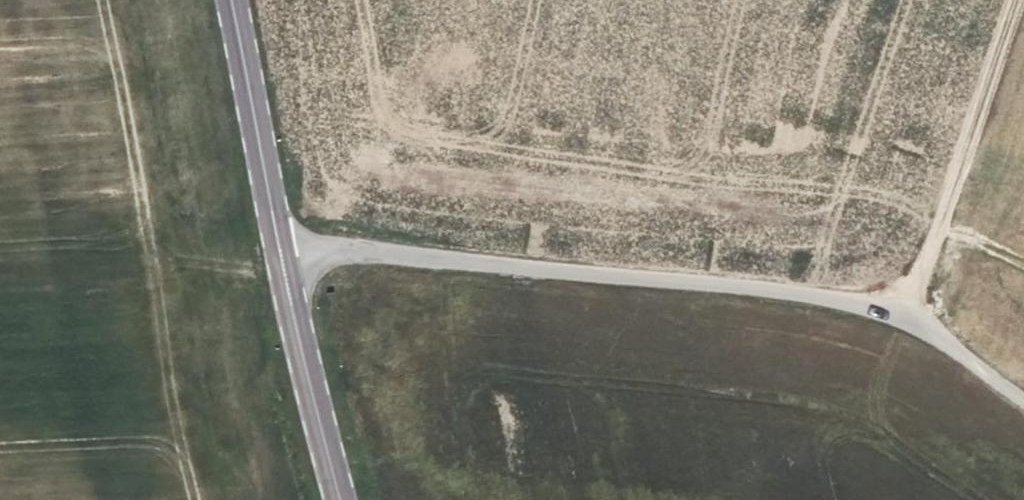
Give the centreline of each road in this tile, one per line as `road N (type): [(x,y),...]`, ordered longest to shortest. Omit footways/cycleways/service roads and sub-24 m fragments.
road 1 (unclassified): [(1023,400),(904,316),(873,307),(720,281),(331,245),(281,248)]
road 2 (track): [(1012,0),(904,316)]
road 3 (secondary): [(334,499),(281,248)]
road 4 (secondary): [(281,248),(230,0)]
______________________________
● WORK INSTRUCTION
Type the lines above out again exactly as they appear, skipping every picture.

● RESPONSE TO THIS EXERCISE
Give the centreline of each road in this tile, one per line as `road N (type): [(x,y),...]`, ordered longest to shortest. Omit footways/cycleways/service roads and sub-24 m fragments.
road 1 (unclassified): [(1023,400),(904,316),(873,307),(720,281),(331,245),(281,248)]
road 2 (track): [(1012,0),(904,316)]
road 3 (secondary): [(334,499),(281,248)]
road 4 (secondary): [(281,248),(230,0)]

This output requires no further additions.